**EXERCISE PROMPT**
Give back every record that follows, exactly as written.

**EXERCISE MATERIALS**

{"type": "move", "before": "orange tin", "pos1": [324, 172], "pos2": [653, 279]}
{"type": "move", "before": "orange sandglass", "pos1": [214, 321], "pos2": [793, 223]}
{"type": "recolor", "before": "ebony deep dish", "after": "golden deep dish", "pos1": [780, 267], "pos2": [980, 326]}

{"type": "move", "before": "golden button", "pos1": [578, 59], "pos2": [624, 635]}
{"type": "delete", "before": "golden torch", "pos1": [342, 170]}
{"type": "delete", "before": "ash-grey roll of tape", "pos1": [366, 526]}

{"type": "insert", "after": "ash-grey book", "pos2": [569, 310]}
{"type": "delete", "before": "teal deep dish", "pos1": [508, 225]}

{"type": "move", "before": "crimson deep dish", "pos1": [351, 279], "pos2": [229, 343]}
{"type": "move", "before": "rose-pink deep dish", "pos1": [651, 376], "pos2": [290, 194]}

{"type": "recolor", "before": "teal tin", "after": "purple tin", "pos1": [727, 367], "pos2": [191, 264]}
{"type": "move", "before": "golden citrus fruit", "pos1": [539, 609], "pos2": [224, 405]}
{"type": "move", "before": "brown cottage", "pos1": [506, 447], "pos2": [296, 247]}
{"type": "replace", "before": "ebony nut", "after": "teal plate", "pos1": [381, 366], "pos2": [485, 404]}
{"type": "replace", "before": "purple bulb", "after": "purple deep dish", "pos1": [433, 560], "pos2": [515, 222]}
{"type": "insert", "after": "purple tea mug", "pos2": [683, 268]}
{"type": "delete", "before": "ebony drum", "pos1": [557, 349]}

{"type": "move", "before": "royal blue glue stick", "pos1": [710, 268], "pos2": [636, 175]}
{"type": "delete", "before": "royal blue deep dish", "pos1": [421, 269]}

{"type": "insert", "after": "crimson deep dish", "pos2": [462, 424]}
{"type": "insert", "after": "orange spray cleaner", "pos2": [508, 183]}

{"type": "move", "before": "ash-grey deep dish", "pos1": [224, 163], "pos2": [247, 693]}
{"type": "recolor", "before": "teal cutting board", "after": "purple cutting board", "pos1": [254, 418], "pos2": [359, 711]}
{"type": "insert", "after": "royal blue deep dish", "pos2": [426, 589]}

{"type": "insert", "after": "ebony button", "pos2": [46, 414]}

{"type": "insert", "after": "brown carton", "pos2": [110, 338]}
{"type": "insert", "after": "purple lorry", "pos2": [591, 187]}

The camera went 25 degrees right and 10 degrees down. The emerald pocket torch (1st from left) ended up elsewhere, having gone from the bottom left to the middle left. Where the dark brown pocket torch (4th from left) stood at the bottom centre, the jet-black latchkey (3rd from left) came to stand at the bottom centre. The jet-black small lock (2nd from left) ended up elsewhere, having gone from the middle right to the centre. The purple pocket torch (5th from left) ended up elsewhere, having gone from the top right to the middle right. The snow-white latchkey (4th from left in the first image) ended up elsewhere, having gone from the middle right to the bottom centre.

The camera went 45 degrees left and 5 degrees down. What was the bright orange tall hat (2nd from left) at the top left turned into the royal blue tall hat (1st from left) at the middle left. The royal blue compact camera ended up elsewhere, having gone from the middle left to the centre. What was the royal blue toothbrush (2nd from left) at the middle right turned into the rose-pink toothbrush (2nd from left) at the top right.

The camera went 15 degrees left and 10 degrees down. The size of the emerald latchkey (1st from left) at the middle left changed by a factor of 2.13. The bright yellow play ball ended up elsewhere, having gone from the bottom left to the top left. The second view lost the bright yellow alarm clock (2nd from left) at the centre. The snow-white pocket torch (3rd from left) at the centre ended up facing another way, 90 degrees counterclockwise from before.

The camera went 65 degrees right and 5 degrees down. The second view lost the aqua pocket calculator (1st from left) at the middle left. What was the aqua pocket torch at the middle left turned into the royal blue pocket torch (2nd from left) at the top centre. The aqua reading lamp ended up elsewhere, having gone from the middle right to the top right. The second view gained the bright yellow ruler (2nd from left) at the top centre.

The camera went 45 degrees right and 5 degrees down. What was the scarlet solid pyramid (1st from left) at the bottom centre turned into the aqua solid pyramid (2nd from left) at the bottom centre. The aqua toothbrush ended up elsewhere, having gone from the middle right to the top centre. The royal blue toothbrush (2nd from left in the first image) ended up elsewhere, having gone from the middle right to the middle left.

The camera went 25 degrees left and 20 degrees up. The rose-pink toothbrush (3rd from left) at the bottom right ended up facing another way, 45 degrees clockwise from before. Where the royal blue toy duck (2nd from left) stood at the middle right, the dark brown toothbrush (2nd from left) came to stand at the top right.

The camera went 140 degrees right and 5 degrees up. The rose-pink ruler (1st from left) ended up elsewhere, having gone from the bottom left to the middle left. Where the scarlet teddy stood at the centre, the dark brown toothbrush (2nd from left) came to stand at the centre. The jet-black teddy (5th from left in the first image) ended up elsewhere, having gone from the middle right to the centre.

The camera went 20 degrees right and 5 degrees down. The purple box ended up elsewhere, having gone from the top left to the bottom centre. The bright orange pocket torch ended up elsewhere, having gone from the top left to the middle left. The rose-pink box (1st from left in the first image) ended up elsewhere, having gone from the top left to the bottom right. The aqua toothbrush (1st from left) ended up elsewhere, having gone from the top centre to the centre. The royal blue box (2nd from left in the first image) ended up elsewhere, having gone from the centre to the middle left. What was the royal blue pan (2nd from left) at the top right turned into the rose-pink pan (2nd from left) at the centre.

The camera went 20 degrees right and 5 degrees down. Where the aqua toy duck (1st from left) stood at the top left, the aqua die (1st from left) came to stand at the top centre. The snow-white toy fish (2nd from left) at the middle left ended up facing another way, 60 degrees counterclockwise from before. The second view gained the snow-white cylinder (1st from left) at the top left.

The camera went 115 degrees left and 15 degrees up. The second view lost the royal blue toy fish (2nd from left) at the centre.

**ANSWER BOX**
{"type": "move", "before": "orange tin", "pos1": [324, 172], "pos2": [653, 279]}
{"type": "move", "before": "orange sandglass", "pos1": [214, 321], "pos2": [793, 223]}
{"type": "recolor", "before": "ebony deep dish", "after": "golden deep dish", "pos1": [780, 267], "pos2": [980, 326]}

{"type": "move", "before": "golden button", "pos1": [578, 59], "pos2": [624, 635]}
{"type": "delete", "before": "golden torch", "pos1": [342, 170]}
{"type": "delete", "before": "ash-grey roll of tape", "pos1": [366, 526]}

{"type": "insert", "after": "ash-grey book", "pos2": [569, 310]}
{"type": "delete", "before": "teal deep dish", "pos1": [508, 225]}

{"type": "move", "before": "crimson deep dish", "pos1": [351, 279], "pos2": [229, 343]}
{"type": "move", "before": "rose-pink deep dish", "pos1": [651, 376], "pos2": [290, 194]}

{"type": "recolor", "before": "teal tin", "after": "purple tin", "pos1": [727, 367], "pos2": [191, 264]}
{"type": "move", "before": "golden citrus fruit", "pos1": [539, 609], "pos2": [224, 405]}
{"type": "move", "before": "brown cottage", "pos1": [506, 447], "pos2": [296, 247]}
{"type": "replace", "before": "ebony nut", "after": "teal plate", "pos1": [381, 366], "pos2": [485, 404]}
{"type": "replace", "before": "purple bulb", "after": "purple deep dish", "pos1": [433, 560], "pos2": [515, 222]}
{"type": "insert", "after": "purple tea mug", "pos2": [683, 268]}
{"type": "delete", "before": "ebony drum", "pos1": [557, 349]}

{"type": "move", "before": "royal blue glue stick", "pos1": [710, 268], "pos2": [636, 175]}
{"type": "delete", "before": "royal blue deep dish", "pos1": [421, 269]}

{"type": "insert", "after": "crimson deep dish", "pos2": [462, 424]}
{"type": "insert", "after": "orange spray cleaner", "pos2": [508, 183]}

{"type": "move", "before": "ash-grey deep dish", "pos1": [224, 163], "pos2": [247, 693]}
{"type": "recolor", "before": "teal cutting board", "after": "purple cutting board", "pos1": [254, 418], "pos2": [359, 711]}
{"type": "insert", "after": "royal blue deep dish", "pos2": [426, 589]}

{"type": "insert", "after": "ebony button", "pos2": [46, 414]}

{"type": "insert", "after": "brown carton", "pos2": [110, 338]}
{"type": "insert", "after": "purple lorry", "pos2": [591, 187]}

The camera went 25 degrees right and 10 degrees down. The emerald pocket torch (1st from left) ended up elsewhere, having gone from the bottom left to the middle left. Where the dark brown pocket torch (4th from left) stood at the bottom centre, the jet-black latchkey (3rd from left) came to stand at the bottom centre. The jet-black small lock (2nd from left) ended up elsewhere, having gone from the middle right to the centre. The purple pocket torch (5th from left) ended up elsewhere, having gone from the top right to the middle right. The snow-white latchkey (4th from left in the first image) ended up elsewhere, having gone from the middle right to the bottom centre.

The camera went 45 degrees left and 5 degrees down. What was the bright orange tall hat (2nd from left) at the top left turned into the royal blue tall hat (1st from left) at the middle left. The royal blue compact camera ended up elsewhere, having gone from the middle left to the centre. What was the royal blue toothbrush (2nd from left) at the middle right turned into the rose-pink toothbrush (2nd from left) at the top right.

The camera went 15 degrees left and 10 degrees down. The size of the emerald latchkey (1st from left) at the middle left changed by a factor of 2.13. The bright yellow play ball ended up elsewhere, having gone from the bottom left to the top left. The second view lost the bright yellow alarm clock (2nd from left) at the centre. The snow-white pocket torch (3rd from left) at the centre ended up facing another way, 90 degrees counterclockwise from before.

The camera went 65 degrees right and 5 degrees down. The second view lost the aqua pocket calculator (1st from left) at the middle left. What was the aqua pocket torch at the middle left turned into the royal blue pocket torch (2nd from left) at the top centre. The aqua reading lamp ended up elsewhere, having gone from the middle right to the top right. The second view gained the bright yellow ruler (2nd from left) at the top centre.

The camera went 45 degrees right and 5 degrees down. What was the scarlet solid pyramid (1st from left) at the bottom centre turned into the aqua solid pyramid (2nd from left) at the bottom centre. The aqua toothbrush ended up elsewhere, having gone from the middle right to the top centre. The royal blue toothbrush (2nd from left in the first image) ended up elsewhere, having gone from the middle right to the middle left.

The camera went 25 degrees left and 20 degrees up. The rose-pink toothbrush (3rd from left) at the bottom right ended up facing another way, 45 degrees clockwise from before. Where the royal blue toy duck (2nd from left) stood at the middle right, the dark brown toothbrush (2nd from left) came to stand at the top right.

The camera went 140 degrees right and 5 degrees up. The rose-pink ruler (1st from left) ended up elsewhere, having gone from the bottom left to the middle left. Where the scarlet teddy stood at the centre, the dark brown toothbrush (2nd from left) came to stand at the centre. The jet-black teddy (5th from left in the first image) ended up elsewhere, having gone from the middle right to the centre.

The camera went 20 degrees right and 5 degrees down. The purple box ended up elsewhere, having gone from the top left to the bottom centre. The bright orange pocket torch ended up elsewhere, having gone from the top left to the middle left. The rose-pink box (1st from left in the first image) ended up elsewhere, having gone from the top left to the bottom right. The aqua toothbrush (1st from left) ended up elsewhere, having gone from the top centre to the centre. The royal blue box (2nd from left in the first image) ended up elsewhere, having gone from the centre to the middle left. What was the royal blue pan (2nd from left) at the top right turned into the rose-pink pan (2nd from left) at the centre.

The camera went 20 degrees right and 5 degrees down. Where the aqua toy duck (1st from left) stood at the top left, the aqua die (1st from left) came to stand at the top centre. The snow-white toy fish (2nd from left) at the middle left ended up facing another way, 60 degrees counterclockwise from before. The second view gained the snow-white cylinder (1st from left) at the top left.

The camera went 115 degrees left and 15 degrees up. The second view lost the royal blue toy fish (2nd from left) at the centre.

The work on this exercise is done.